··· Exercise input ···

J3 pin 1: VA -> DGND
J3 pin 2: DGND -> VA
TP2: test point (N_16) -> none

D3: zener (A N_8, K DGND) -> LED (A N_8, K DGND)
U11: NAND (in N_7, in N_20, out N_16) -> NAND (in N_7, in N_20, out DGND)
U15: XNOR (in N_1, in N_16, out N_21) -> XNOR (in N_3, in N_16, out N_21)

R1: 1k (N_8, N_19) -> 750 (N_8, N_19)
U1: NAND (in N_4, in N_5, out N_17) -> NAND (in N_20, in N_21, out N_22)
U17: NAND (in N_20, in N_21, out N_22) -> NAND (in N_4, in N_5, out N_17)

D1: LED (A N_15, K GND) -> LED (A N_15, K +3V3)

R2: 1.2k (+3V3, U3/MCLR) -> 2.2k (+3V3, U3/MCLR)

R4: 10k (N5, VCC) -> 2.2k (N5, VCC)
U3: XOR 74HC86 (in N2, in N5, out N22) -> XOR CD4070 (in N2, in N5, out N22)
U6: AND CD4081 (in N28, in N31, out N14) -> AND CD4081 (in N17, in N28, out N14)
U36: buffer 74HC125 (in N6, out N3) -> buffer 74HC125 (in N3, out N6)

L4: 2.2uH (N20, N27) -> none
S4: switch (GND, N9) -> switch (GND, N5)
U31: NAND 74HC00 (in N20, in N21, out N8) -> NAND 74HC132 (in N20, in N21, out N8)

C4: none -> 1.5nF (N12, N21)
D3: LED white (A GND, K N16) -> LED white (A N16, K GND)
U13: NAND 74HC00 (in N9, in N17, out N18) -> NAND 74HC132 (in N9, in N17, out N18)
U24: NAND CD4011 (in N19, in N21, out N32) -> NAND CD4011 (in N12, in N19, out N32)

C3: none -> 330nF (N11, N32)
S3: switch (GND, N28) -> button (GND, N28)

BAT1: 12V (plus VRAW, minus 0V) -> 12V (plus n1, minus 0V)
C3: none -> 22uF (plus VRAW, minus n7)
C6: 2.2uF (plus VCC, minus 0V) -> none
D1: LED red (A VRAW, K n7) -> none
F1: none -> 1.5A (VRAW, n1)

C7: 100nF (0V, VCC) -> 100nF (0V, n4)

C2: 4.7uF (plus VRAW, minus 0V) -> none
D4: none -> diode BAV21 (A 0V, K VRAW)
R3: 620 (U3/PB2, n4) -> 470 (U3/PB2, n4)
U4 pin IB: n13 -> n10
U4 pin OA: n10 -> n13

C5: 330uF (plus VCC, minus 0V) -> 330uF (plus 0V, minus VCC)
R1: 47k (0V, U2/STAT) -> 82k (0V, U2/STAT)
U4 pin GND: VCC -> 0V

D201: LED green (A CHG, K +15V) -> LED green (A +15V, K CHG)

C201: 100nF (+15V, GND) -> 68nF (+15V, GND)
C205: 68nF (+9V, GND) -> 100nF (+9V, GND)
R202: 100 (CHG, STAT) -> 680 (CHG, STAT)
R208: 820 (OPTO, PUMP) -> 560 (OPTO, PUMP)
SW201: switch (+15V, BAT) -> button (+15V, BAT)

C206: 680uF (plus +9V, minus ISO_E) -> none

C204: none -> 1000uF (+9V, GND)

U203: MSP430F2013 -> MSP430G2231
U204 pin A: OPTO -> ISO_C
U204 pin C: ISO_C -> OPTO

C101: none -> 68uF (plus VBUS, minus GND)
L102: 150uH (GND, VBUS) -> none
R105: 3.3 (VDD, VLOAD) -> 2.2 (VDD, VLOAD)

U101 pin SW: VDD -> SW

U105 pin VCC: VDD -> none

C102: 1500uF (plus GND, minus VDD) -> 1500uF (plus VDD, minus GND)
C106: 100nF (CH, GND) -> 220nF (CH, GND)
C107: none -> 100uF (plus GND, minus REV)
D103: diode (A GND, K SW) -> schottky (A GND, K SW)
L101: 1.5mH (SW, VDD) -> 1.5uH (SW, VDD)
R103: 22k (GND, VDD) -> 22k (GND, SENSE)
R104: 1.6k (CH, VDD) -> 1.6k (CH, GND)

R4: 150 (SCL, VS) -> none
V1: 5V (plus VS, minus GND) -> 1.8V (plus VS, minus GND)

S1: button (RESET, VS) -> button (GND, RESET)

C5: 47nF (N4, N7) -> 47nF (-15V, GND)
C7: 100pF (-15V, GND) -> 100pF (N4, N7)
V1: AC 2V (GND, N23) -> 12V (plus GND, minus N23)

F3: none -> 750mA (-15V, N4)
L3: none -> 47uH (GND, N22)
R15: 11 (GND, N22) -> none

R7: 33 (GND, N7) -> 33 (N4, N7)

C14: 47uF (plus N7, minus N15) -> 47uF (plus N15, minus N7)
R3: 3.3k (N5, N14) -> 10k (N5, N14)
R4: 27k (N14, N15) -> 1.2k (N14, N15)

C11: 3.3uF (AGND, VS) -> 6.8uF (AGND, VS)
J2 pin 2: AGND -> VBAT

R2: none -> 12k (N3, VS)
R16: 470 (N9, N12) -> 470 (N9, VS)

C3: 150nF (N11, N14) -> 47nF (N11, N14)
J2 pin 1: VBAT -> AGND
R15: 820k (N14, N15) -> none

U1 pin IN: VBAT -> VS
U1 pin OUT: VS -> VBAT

···

◆ Task objective
Lines from the top of the entries through the line with "R4: 10k (N5, VCC) -> 2.2k (N5, VCC)" are to be transcribed exactly, and nothing more.

◆ Solution for this task
J3 pin 1: VA -> DGND
J3 pin 2: DGND -> VA
TP2: test point (N_16) -> none

D3: zener (A N_8, K DGND) -> LED (A N_8, K DGND)
U11: NAND (in N_7, in N_20, out N_16) -> NAND (in N_7, in N_20, out DGND)
U15: XNOR (in N_1, in N_16, out N_21) -> XNOR (in N_3, in N_16, out N_21)

R1: 1k (N_8, N_19) -> 750 (N_8, N_19)
U1: NAND (in N_4, in N_5, out N_17) -> NAND (in N_20, in N_21, out N_22)
U17: NAND (in N_20, in N_21, out N_22) -> NAND (in N_4, in N_5, out N_17)

D1: LED (A N_15, K GND) -> LED (A N_15, K +3V3)

R2: 1.2k (+3V3, U3/MCLR) -> 2.2k (+3V3, U3/MCLR)

R4: 10k (N5, VCC) -> 2.2k (N5, VCC)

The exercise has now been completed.